GIVEN RECORDS
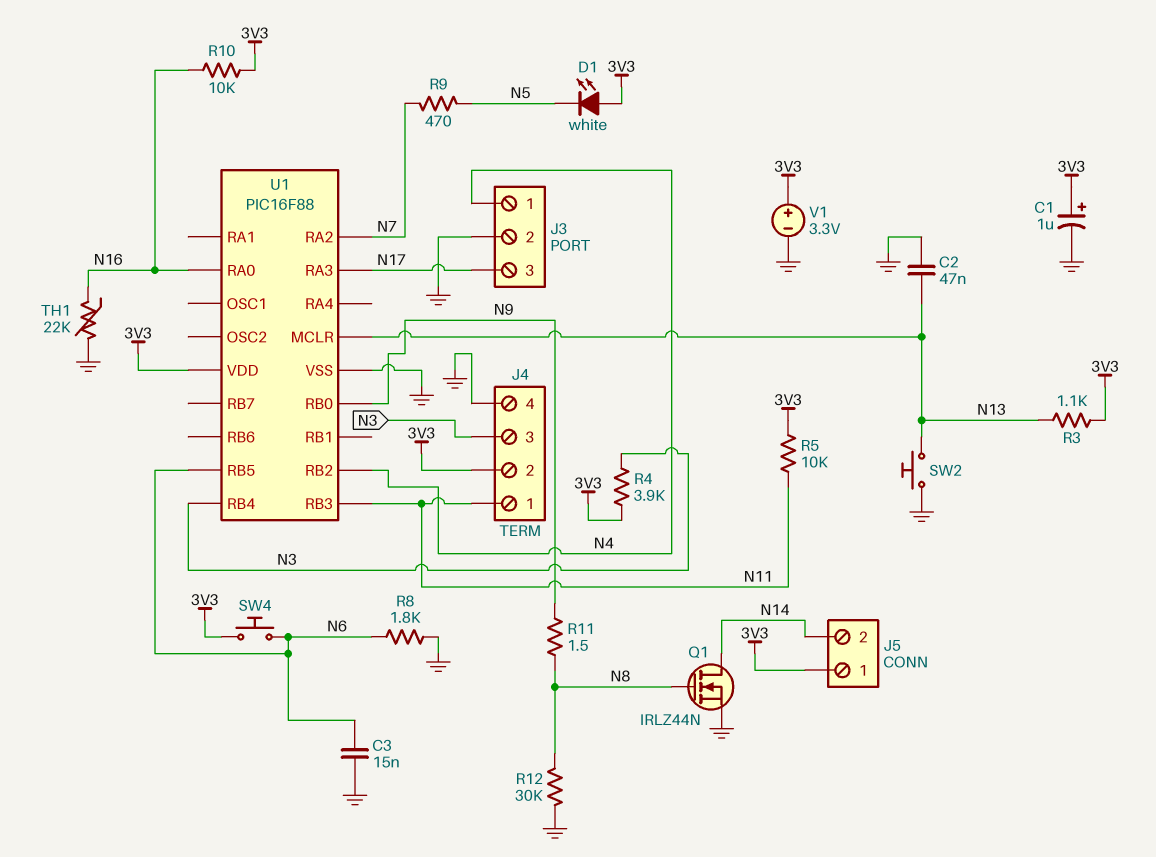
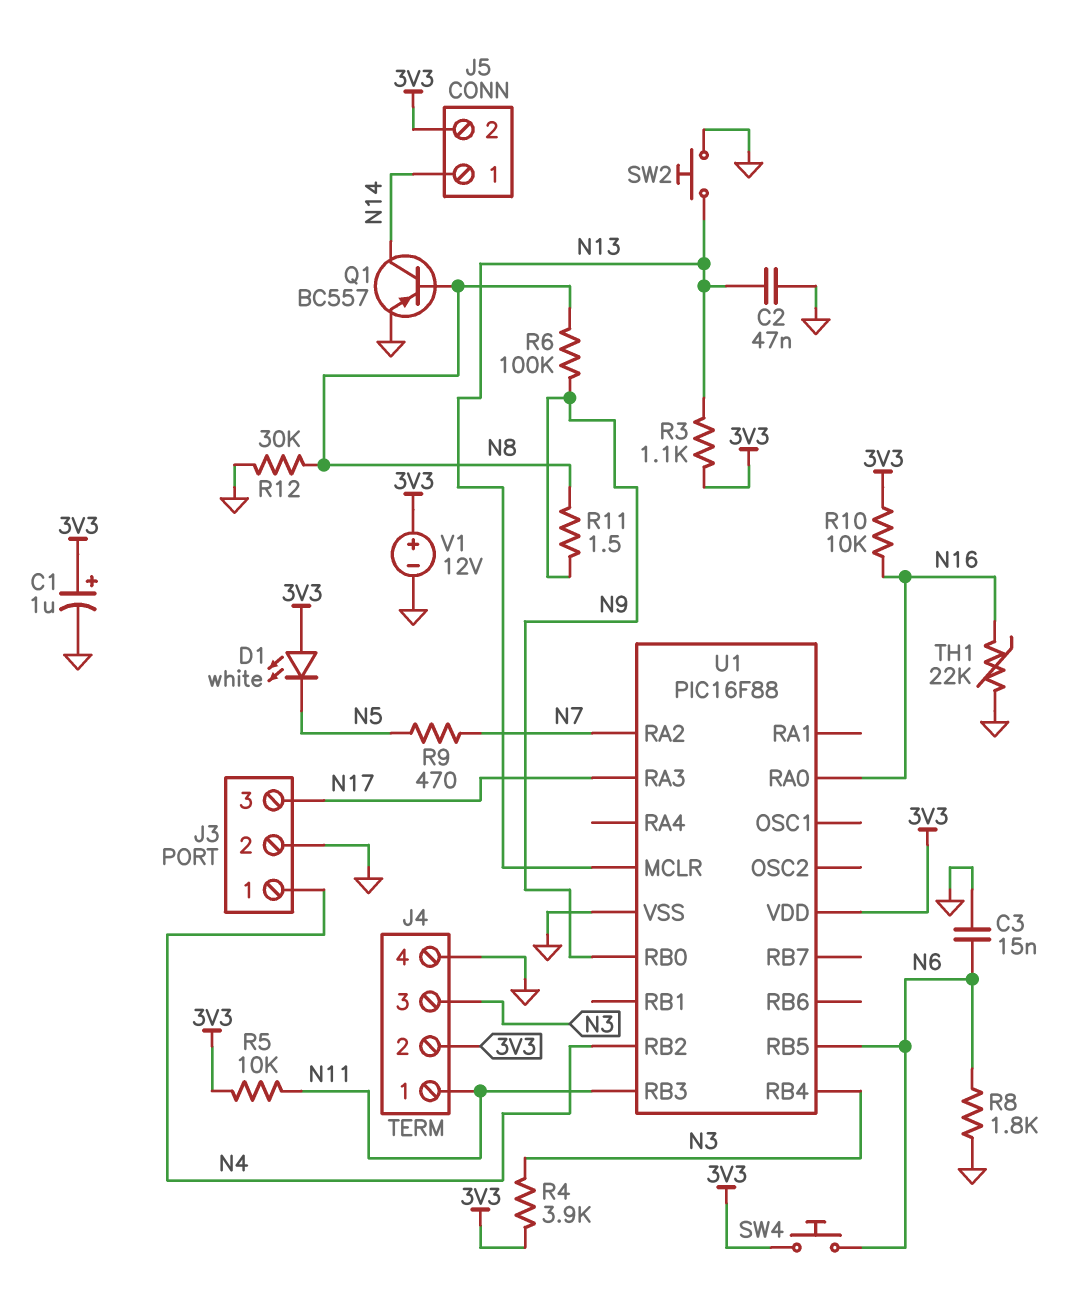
J5 pin 1: 3V3 -> N14
J5 pin 2: N14 -> 3V3
Q1: NMOS IRLZ44N (G N8, D N14, S GND) -> PNP BC557 (B N8, C N14, E GND)
R6: none -> 100k (N8, N9)
V1: 3.3V (plus 3V3, minus GND) -> 12V (plus 3V3, minus GND)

ASSIGNMENT
Render all entries verbatim, excluding any pictures they hold.

ANSWER FOR THIS EXERCISE
J5 pin 1: 3V3 -> N14
J5 pin 2: N14 -> 3V3
Q1: NMOS IRLZ44N (G N8, D N14, S GND) -> PNP BC557 (B N8, C N14, E GND)
R6: none -> 100k (N8, N9)
V1: 3.3V (plus 3V3, minus GND) -> 12V (plus 3V3, minus GND)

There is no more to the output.